→ **ABOUT THIS TASK**
In your copy of the entries, please include no pictures and return every word exactly.

→ **Collected data**
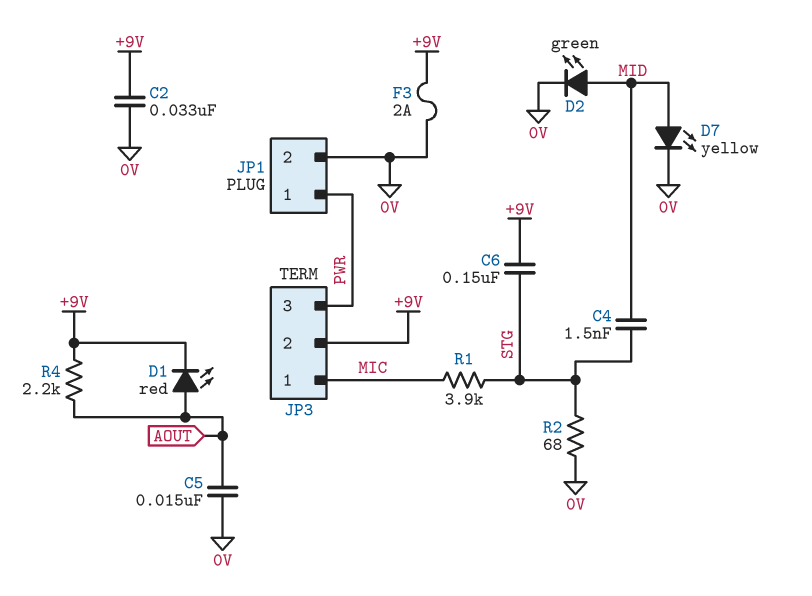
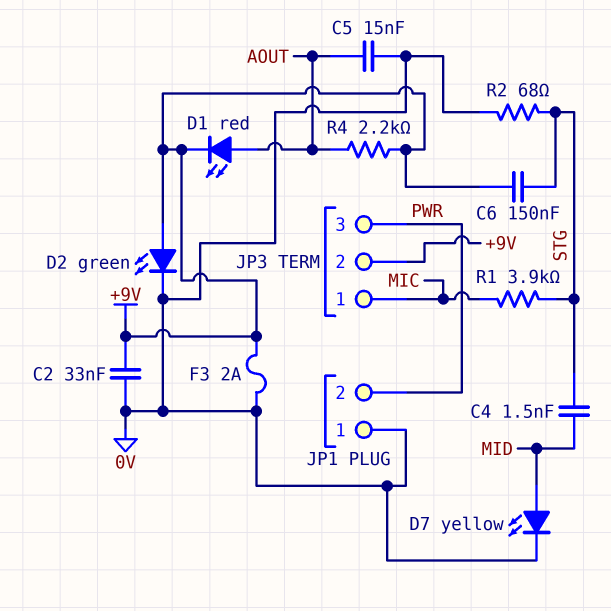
D2: LED green (A MID, K 0V) -> LED green (A +9V, K 0V)
JP1 pin 1: PWR -> 0V
JP1 pin 2: 0V -> PWR

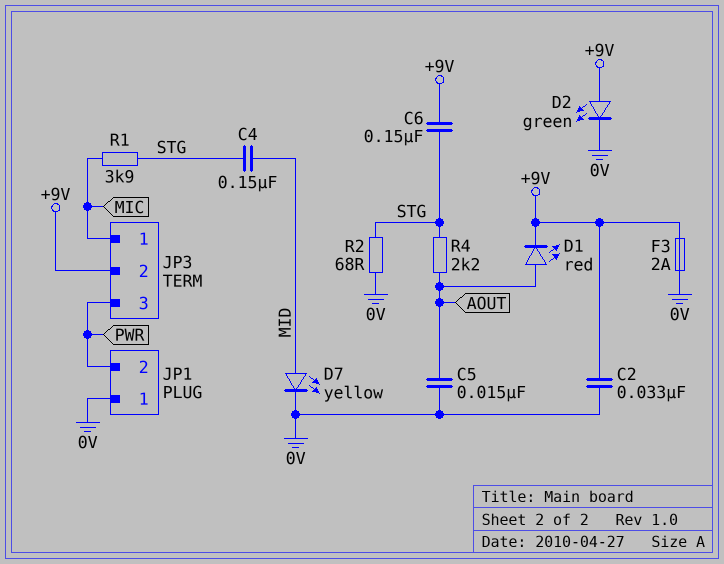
C4: 1.5nF (MID, STG) -> 150nF (MID, STG)
R4: 2.2k (+9V, AOUT) -> 2.2k (AOUT, STG)

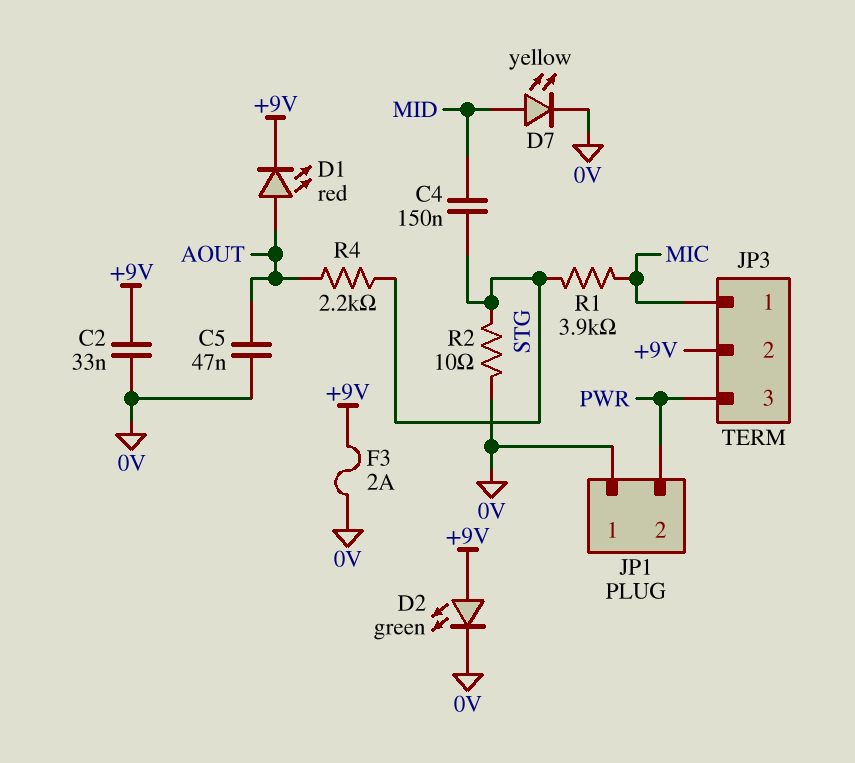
C5: 15nF (0V, AOUT) -> 47nF (0V, AOUT)
C6: 150nF (+9V, STG) -> none
R2: 68 (0V, STG) -> 10 (0V, STG)

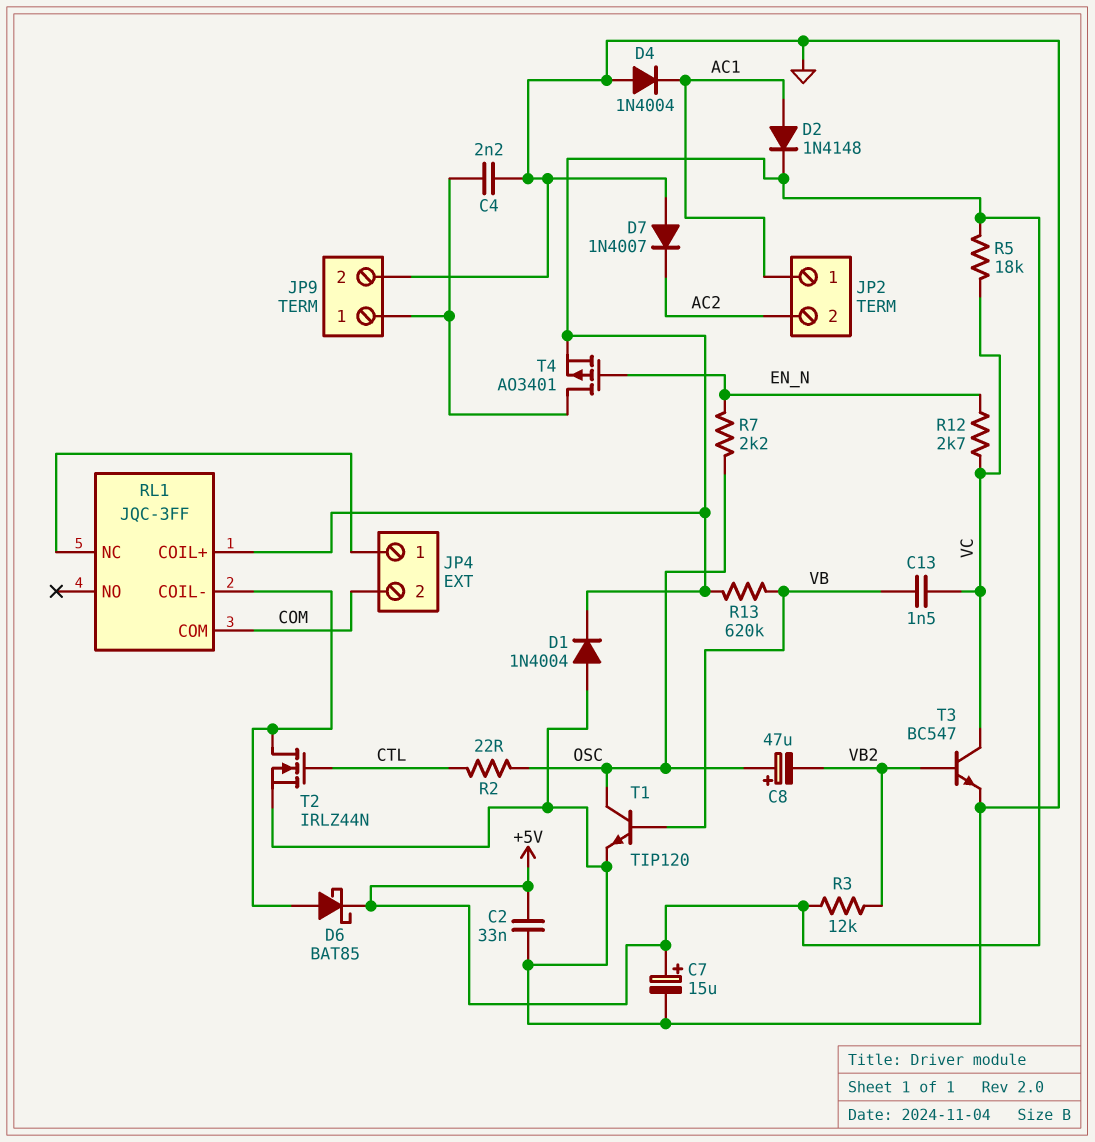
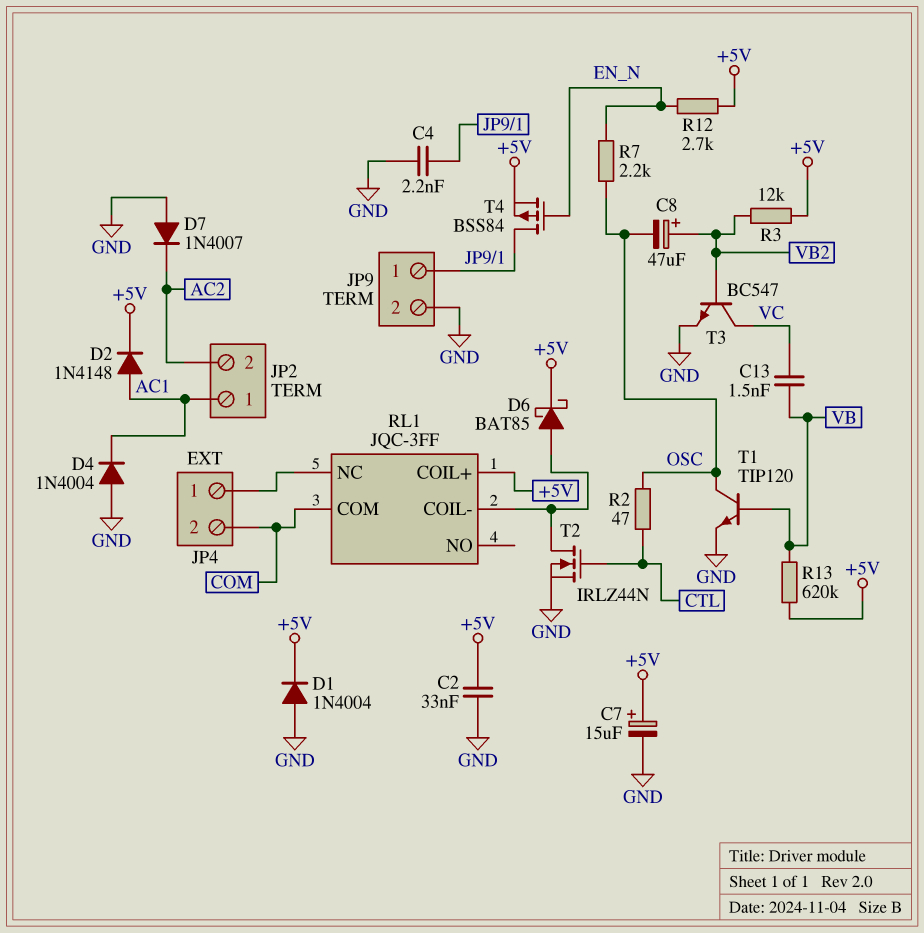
C8: 47uF (plus OSC, minus VB2) -> 47uF (plus VB2, minus OSC)
R2: 22 (CTL, OSC) -> 47 (CTL, OSC)
R5: 18k (+5V, VC) -> none
R12: 2.7k (EN_N, VC) -> 2.7k (+5V, EN_N)
T4: PMOS AO3401 (G EN_N, D JP9/1, S +5V) -> PMOS BSS84 (G EN_N, D JP9/1, S +5V)

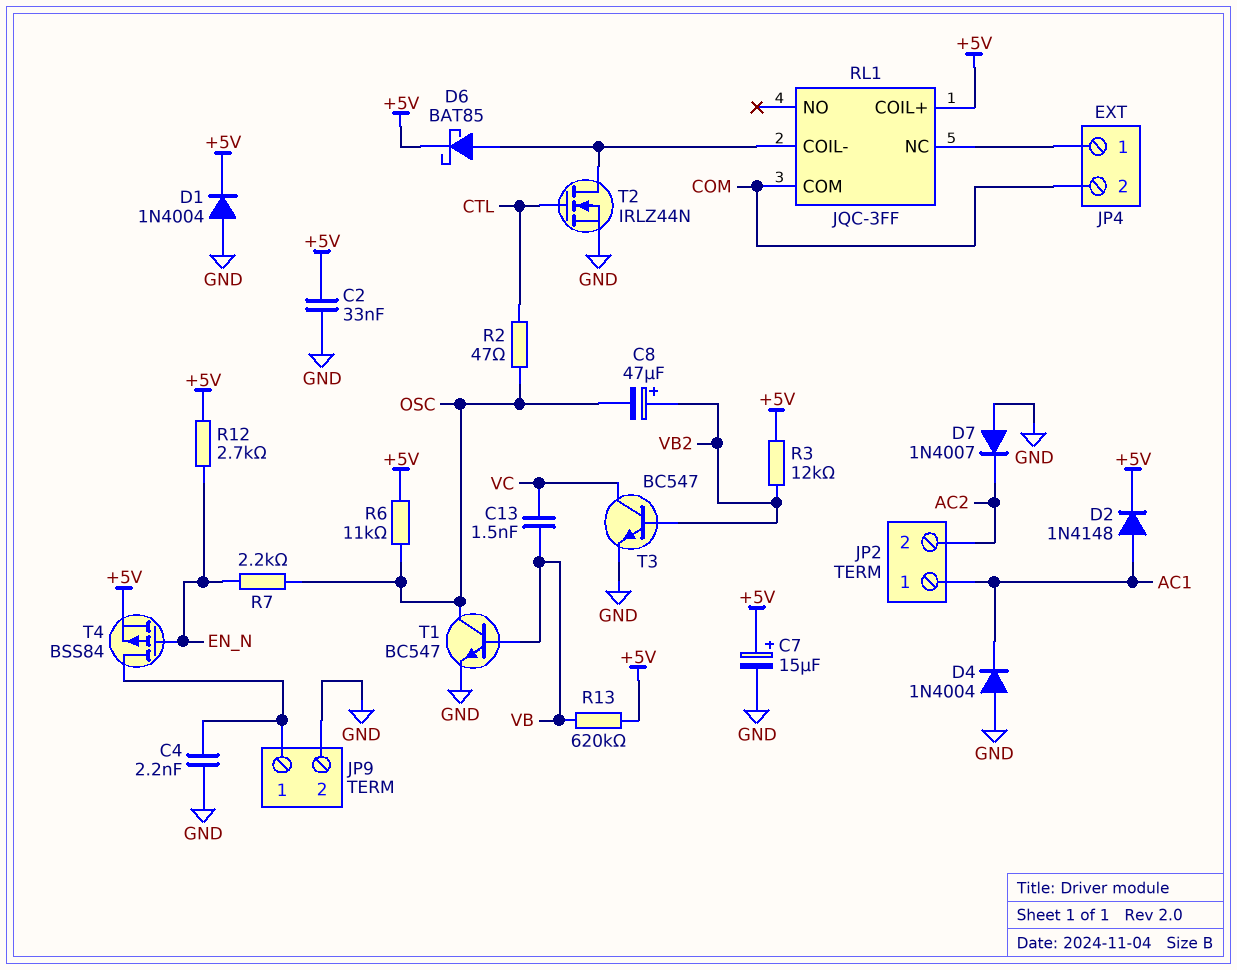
R6: none -> 11k (+5V, OSC)
T1: NPN TIP120 (B VB, C OSC, E GND) -> NPN BC547 (B VB, C OSC, E GND)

→ **ANSWER TO THIS EXERCISE**
D2: LED green (A MID, K 0V) -> LED green (A +9V, K 0V)
JP1 pin 1: PWR -> 0V
JP1 pin 2: 0V -> PWR

C4: 1.5nF (MID, STG) -> 150nF (MID, STG)
R4: 2.2k (+9V, AOUT) -> 2.2k (AOUT, STG)

C5: 15nF (0V, AOUT) -> 47nF (0V, AOUT)
C6: 150nF (+9V, STG) -> none
R2: 68 (0V, STG) -> 10 (0V, STG)

C8: 47uF (plus OSC, minus VB2) -> 47uF (plus VB2, minus OSC)
R2: 22 (CTL, OSC) -> 47 (CTL, OSC)
R5: 18k (+5V, VC) -> none
R12: 2.7k (EN_N, VC) -> 2.7k (+5V, EN_N)
T4: PMOS AO3401 (G EN_N, D JP9/1, S +5V) -> PMOS BSS84 (G EN_N, D JP9/1, S +5V)

R6: none -> 11k (+5V, OSC)
T1: NPN TIP120 (B VB, C OSC, E GND) -> NPN BC547 (B VB, C OSC, E GND)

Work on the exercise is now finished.